=== Records to process ===

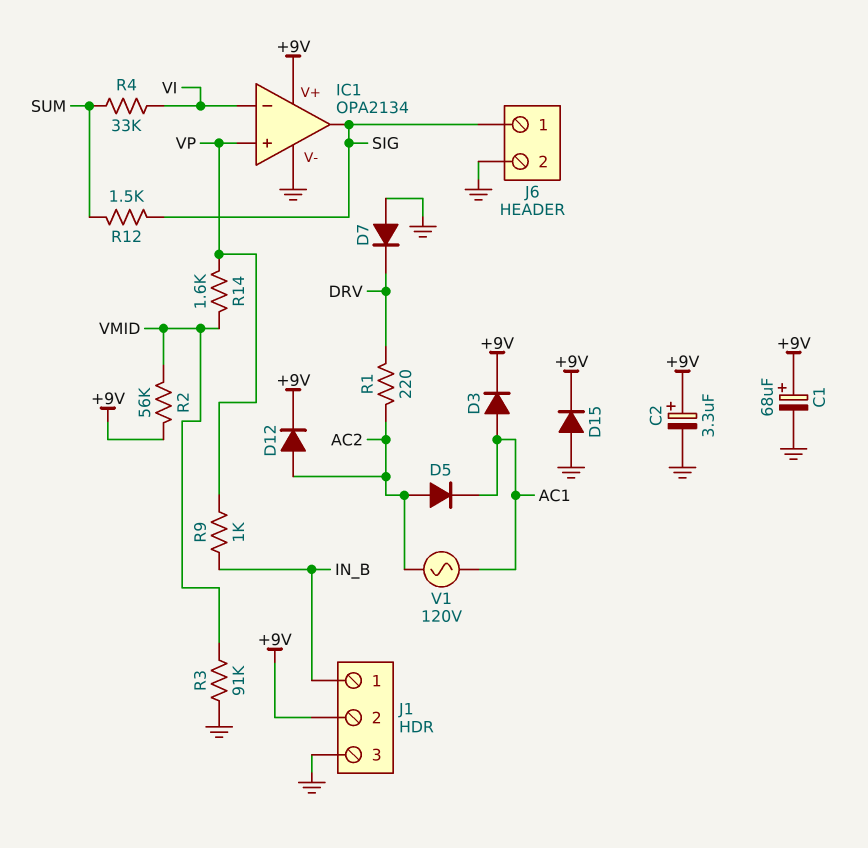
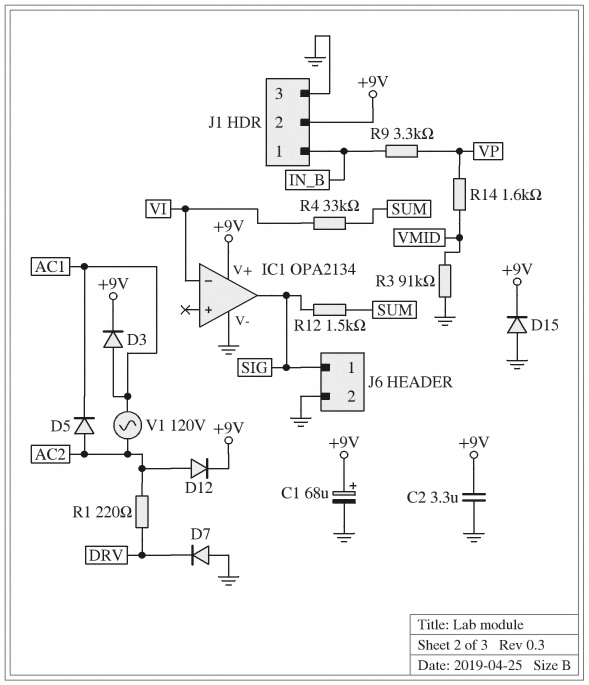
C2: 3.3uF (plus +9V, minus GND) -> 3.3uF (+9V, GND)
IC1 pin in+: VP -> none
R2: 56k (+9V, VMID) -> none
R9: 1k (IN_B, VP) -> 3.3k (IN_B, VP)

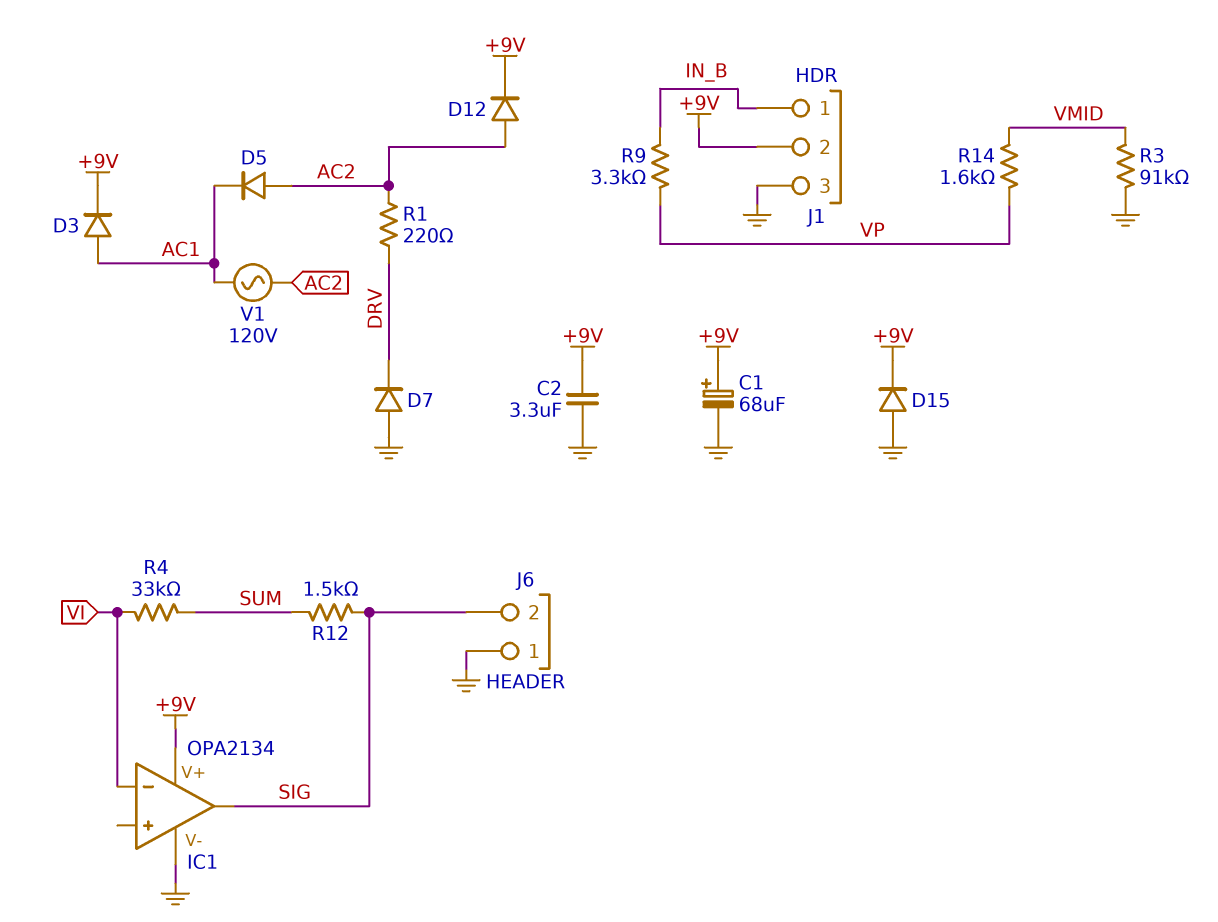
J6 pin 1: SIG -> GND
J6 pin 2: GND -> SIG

===

_Exercise description_.
Line by line, return the listing above exactly, leaving out its pictures.

_Answer to the exercise_.
C2: 3.3uF (plus +9V, minus GND) -> 3.3uF (+9V, GND)
IC1 pin in+: VP -> none
R2: 56k (+9V, VMID) -> none
R9: 1k (IN_B, VP) -> 3.3k (IN_B, VP)

J6 pin 1: SIG -> GND
J6 pin 2: GND -> SIG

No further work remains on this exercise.